** Source data follows **

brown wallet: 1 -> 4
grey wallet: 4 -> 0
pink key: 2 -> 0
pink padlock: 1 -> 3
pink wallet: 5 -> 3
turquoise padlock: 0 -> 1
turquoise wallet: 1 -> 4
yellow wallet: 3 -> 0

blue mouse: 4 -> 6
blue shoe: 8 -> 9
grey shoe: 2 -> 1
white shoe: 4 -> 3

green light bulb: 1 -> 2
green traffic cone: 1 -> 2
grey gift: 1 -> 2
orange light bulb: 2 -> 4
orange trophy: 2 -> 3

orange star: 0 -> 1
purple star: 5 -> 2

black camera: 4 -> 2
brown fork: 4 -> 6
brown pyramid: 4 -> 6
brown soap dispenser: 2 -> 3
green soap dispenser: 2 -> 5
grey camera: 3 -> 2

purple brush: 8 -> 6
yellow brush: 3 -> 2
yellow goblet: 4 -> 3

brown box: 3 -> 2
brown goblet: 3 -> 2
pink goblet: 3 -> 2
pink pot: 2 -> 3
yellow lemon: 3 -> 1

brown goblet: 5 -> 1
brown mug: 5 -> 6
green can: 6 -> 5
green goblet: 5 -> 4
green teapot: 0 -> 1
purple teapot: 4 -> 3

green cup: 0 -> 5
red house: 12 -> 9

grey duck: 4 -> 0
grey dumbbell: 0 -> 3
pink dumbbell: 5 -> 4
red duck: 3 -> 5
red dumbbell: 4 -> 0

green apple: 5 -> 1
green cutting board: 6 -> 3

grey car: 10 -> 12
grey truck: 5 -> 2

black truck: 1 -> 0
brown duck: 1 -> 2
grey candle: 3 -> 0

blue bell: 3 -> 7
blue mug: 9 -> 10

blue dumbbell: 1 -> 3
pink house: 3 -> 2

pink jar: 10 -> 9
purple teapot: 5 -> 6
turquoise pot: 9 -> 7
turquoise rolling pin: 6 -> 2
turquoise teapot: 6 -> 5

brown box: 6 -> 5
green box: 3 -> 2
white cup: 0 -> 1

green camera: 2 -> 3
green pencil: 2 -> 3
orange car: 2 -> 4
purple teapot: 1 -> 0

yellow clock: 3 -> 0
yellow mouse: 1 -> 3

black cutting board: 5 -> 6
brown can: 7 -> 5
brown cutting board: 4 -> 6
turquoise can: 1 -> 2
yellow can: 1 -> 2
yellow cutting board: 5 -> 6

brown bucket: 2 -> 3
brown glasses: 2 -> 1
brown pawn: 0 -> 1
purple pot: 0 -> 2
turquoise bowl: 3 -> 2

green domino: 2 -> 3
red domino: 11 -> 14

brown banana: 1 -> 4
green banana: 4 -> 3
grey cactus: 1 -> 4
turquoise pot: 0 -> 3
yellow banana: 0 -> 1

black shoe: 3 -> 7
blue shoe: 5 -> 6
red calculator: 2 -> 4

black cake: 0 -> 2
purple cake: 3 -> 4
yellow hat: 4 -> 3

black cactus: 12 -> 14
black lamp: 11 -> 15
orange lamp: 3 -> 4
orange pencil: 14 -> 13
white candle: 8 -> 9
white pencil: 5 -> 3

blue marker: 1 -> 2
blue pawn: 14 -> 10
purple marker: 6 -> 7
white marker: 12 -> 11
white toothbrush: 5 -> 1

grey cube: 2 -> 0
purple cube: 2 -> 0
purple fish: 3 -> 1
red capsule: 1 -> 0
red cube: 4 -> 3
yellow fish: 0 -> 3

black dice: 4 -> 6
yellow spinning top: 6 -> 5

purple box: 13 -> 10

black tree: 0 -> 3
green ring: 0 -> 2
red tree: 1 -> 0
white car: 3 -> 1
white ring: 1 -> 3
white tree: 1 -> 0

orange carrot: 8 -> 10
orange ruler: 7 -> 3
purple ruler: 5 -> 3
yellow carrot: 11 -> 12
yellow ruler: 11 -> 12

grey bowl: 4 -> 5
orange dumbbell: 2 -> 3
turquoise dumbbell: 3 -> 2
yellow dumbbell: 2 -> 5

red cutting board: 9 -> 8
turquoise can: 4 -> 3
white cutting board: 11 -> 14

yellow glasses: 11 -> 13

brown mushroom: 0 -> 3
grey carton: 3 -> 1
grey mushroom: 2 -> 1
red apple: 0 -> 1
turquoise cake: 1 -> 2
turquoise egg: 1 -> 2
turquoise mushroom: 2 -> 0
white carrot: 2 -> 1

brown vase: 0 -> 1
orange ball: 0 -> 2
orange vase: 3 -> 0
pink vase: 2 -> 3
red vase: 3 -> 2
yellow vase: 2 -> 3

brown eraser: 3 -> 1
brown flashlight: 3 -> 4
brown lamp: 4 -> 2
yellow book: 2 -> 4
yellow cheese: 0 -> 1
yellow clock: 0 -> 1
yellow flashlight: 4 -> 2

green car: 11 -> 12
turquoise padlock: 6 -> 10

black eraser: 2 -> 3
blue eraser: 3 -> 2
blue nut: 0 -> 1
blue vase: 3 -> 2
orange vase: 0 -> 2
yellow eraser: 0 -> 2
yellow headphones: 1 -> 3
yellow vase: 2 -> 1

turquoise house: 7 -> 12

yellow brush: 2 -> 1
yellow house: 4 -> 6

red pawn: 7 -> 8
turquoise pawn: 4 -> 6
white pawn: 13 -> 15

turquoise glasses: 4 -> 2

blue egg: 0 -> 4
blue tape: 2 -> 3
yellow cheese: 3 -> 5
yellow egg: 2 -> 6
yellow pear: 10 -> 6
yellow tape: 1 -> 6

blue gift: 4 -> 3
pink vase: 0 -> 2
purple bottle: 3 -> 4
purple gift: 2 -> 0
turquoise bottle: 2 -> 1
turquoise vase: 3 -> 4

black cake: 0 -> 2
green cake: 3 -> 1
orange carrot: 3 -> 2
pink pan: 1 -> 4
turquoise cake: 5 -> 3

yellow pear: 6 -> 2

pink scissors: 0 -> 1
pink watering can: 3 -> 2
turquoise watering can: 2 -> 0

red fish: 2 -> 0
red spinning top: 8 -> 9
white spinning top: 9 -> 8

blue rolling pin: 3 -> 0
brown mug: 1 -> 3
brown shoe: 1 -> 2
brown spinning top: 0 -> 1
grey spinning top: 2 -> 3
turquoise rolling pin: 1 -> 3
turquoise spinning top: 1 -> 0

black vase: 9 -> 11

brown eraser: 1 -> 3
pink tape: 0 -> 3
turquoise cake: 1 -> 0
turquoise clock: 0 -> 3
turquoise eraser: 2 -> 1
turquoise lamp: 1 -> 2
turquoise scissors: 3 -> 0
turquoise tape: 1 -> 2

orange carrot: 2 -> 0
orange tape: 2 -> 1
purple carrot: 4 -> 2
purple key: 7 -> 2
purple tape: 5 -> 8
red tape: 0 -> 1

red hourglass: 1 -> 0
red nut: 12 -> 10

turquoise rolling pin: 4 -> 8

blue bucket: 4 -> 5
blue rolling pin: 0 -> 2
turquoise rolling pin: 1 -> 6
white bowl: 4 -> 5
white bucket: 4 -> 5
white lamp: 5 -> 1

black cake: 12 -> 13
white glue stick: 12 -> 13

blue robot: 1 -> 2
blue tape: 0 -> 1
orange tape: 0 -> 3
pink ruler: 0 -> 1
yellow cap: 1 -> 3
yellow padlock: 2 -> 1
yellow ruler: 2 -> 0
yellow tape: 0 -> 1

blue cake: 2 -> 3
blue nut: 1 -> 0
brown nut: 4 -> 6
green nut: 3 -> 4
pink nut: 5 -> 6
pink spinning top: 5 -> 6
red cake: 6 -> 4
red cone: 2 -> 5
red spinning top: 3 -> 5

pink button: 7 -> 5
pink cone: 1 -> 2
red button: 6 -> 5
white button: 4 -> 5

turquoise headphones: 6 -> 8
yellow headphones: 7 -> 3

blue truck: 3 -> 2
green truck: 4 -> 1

** End of Source data **

▸ **Exercise description**
Restating every entry above word for word is the whole task.

▸ **The answer**
brown wallet: 1 -> 4
grey wallet: 4 -> 0
pink key: 2 -> 0
pink padlock: 1 -> 3
pink wallet: 5 -> 3
turquoise padlock: 0 -> 1
turquoise wallet: 1 -> 4
yellow wallet: 3 -> 0

blue mouse: 4 -> 6
blue shoe: 8 -> 9
grey shoe: 2 -> 1
white shoe: 4 -> 3

green light bulb: 1 -> 2
green traffic cone: 1 -> 2
grey gift: 1 -> 2
orange light bulb: 2 -> 4
orange trophy: 2 -> 3

orange star: 0 -> 1
purple star: 5 -> 2

black camera: 4 -> 2
brown fork: 4 -> 6
brown pyramid: 4 -> 6
brown soap dispenser: 2 -> 3
green soap dispenser: 2 -> 5
grey camera: 3 -> 2

purple brush: 8 -> 6
yellow brush: 3 -> 2
yellow goblet: 4 -> 3

brown box: 3 -> 2
brown goblet: 3 -> 2
pink goblet: 3 -> 2
pink pot: 2 -> 3
yellow lemon: 3 -> 1

brown goblet: 5 -> 1
brown mug: 5 -> 6
green can: 6 -> 5
green goblet: 5 -> 4
green teapot: 0 -> 1
purple teapot: 4 -> 3

green cup: 0 -> 5
red house: 12 -> 9

grey duck: 4 -> 0
grey dumbbell: 0 -> 3
pink dumbbell: 5 -> 4
red duck: 3 -> 5
red dumbbell: 4 -> 0

green apple: 5 -> 1
green cutting board: 6 -> 3

grey car: 10 -> 12
grey truck: 5 -> 2

black truck: 1 -> 0
brown duck: 1 -> 2
grey candle: 3 -> 0

blue bell: 3 -> 7
blue mug: 9 -> 10

blue dumbbell: 1 -> 3
pink house: 3 -> 2

pink jar: 10 -> 9
purple teapot: 5 -> 6
turquoise pot: 9 -> 7
turquoise rolling pin: 6 -> 2
turquoise teapot: 6 -> 5

brown box: 6 -> 5
green box: 3 -> 2
white cup: 0 -> 1

green camera: 2 -> 3
green pencil: 2 -> 3
orange car: 2 -> 4
purple teapot: 1 -> 0

yellow clock: 3 -> 0
yellow mouse: 1 -> 3

black cutting board: 5 -> 6
brown can: 7 -> 5
brown cutting board: 4 -> 6
turquoise can: 1 -> 2
yellow can: 1 -> 2
yellow cutting board: 5 -> 6

brown bucket: 2 -> 3
brown glasses: 2 -> 1
brown pawn: 0 -> 1
purple pot: 0 -> 2
turquoise bowl: 3 -> 2

green domino: 2 -> 3
red domino: 11 -> 14

brown banana: 1 -> 4
green banana: 4 -> 3
grey cactus: 1 -> 4
turquoise pot: 0 -> 3
yellow banana: 0 -> 1

black shoe: 3 -> 7
blue shoe: 5 -> 6
red calculator: 2 -> 4

black cake: 0 -> 2
purple cake: 3 -> 4
yellow hat: 4 -> 3

black cactus: 12 -> 14
black lamp: 11 -> 15
orange lamp: 3 -> 4
orange pencil: 14 -> 13
white candle: 8 -> 9
white pencil: 5 -> 3

blue marker: 1 -> 2
blue pawn: 14 -> 10
purple marker: 6 -> 7
white marker: 12 -> 11
white toothbrush: 5 -> 1

grey cube: 2 -> 0
purple cube: 2 -> 0
purple fish: 3 -> 1
red capsule: 1 -> 0
red cube: 4 -> 3
yellow fish: 0 -> 3

black dice: 4 -> 6
yellow spinning top: 6 -> 5

purple box: 13 -> 10

black tree: 0 -> 3
green ring: 0 -> 2
red tree: 1 -> 0
white car: 3 -> 1
white ring: 1 -> 3
white tree: 1 -> 0

orange carrot: 8 -> 10
orange ruler: 7 -> 3
purple ruler: 5 -> 3
yellow carrot: 11 -> 12
yellow ruler: 11 -> 12

grey bowl: 4 -> 5
orange dumbbell: 2 -> 3
turquoise dumbbell: 3 -> 2
yellow dumbbell: 2 -> 5

red cutting board: 9 -> 8
turquoise can: 4 -> 3
white cutting board: 11 -> 14

yellow glasses: 11 -> 13

brown mushroom: 0 -> 3
grey carton: 3 -> 1
grey mushroom: 2 -> 1
red apple: 0 -> 1
turquoise cake: 1 -> 2
turquoise egg: 1 -> 2
turquoise mushroom: 2 -> 0
white carrot: 2 -> 1

brown vase: 0 -> 1
orange ball: 0 -> 2
orange vase: 3 -> 0
pink vase: 2 -> 3
red vase: 3 -> 2
yellow vase: 2 -> 3

brown eraser: 3 -> 1
brown flashlight: 3 -> 4
brown lamp: 4 -> 2
yellow book: 2 -> 4
yellow cheese: 0 -> 1
yellow clock: 0 -> 1
yellow flashlight: 4 -> 2

green car: 11 -> 12
turquoise padlock: 6 -> 10

black eraser: 2 -> 3
blue eraser: 3 -> 2
blue nut: 0 -> 1
blue vase: 3 -> 2
orange vase: 0 -> 2
yellow eraser: 0 -> 2
yellow headphones: 1 -> 3
yellow vase: 2 -> 1

turquoise house: 7 -> 12

yellow brush: 2 -> 1
yellow house: 4 -> 6

red pawn: 7 -> 8
turquoise pawn: 4 -> 6
white pawn: 13 -> 15

turquoise glasses: 4 -> 2

blue egg: 0 -> 4
blue tape: 2 -> 3
yellow cheese: 3 -> 5
yellow egg: 2 -> 6
yellow pear: 10 -> 6
yellow tape: 1 -> 6

blue gift: 4 -> 3
pink vase: 0 -> 2
purple bottle: 3 -> 4
purple gift: 2 -> 0
turquoise bottle: 2 -> 1
turquoise vase: 3 -> 4

black cake: 0 -> 2
green cake: 3 -> 1
orange carrot: 3 -> 2
pink pan: 1 -> 4
turquoise cake: 5 -> 3

yellow pear: 6 -> 2

pink scissors: 0 -> 1
pink watering can: 3 -> 2
turquoise watering can: 2 -> 0

red fish: 2 -> 0
red spinning top: 8 -> 9
white spinning top: 9 -> 8

blue rolling pin: 3 -> 0
brown mug: 1 -> 3
brown shoe: 1 -> 2
brown spinning top: 0 -> 1
grey spinning top: 2 -> 3
turquoise rolling pin: 1 -> 3
turquoise spinning top: 1 -> 0

black vase: 9 -> 11

brown eraser: 1 -> 3
pink tape: 0 -> 3
turquoise cake: 1 -> 0
turquoise clock: 0 -> 3
turquoise eraser: 2 -> 1
turquoise lamp: 1 -> 2
turquoise scissors: 3 -> 0
turquoise tape: 1 -> 2

orange carrot: 2 -> 0
orange tape: 2 -> 1
purple carrot: 4 -> 2
purple key: 7 -> 2
purple tape: 5 -> 8
red tape: 0 -> 1

red hourglass: 1 -> 0
red nut: 12 -> 10

turquoise rolling pin: 4 -> 8

blue bucket: 4 -> 5
blue rolling pin: 0 -> 2
turquoise rolling pin: 1 -> 6
white bowl: 4 -> 5
white bucket: 4 -> 5
white lamp: 5 -> 1

black cake: 12 -> 13
white glue stick: 12 -> 13

blue robot: 1 -> 2
blue tape: 0 -> 1
orange tape: 0 -> 3
pink ruler: 0 -> 1
yellow cap: 1 -> 3
yellow padlock: 2 -> 1
yellow ruler: 2 -> 0
yellow tape: 0 -> 1

blue cake: 2 -> 3
blue nut: 1 -> 0
brown nut: 4 -> 6
green nut: 3 -> 4
pink nut: 5 -> 6
pink spinning top: 5 -> 6
red cake: 6 -> 4
red cone: 2 -> 5
red spinning top: 3 -> 5

pink button: 7 -> 5
pink cone: 1 -> 2
red button: 6 -> 5
white button: 4 -> 5

turquoise headphones: 6 -> 8
yellow headphones: 7 -> 3

blue truck: 3 -> 2
green truck: 4 -> 1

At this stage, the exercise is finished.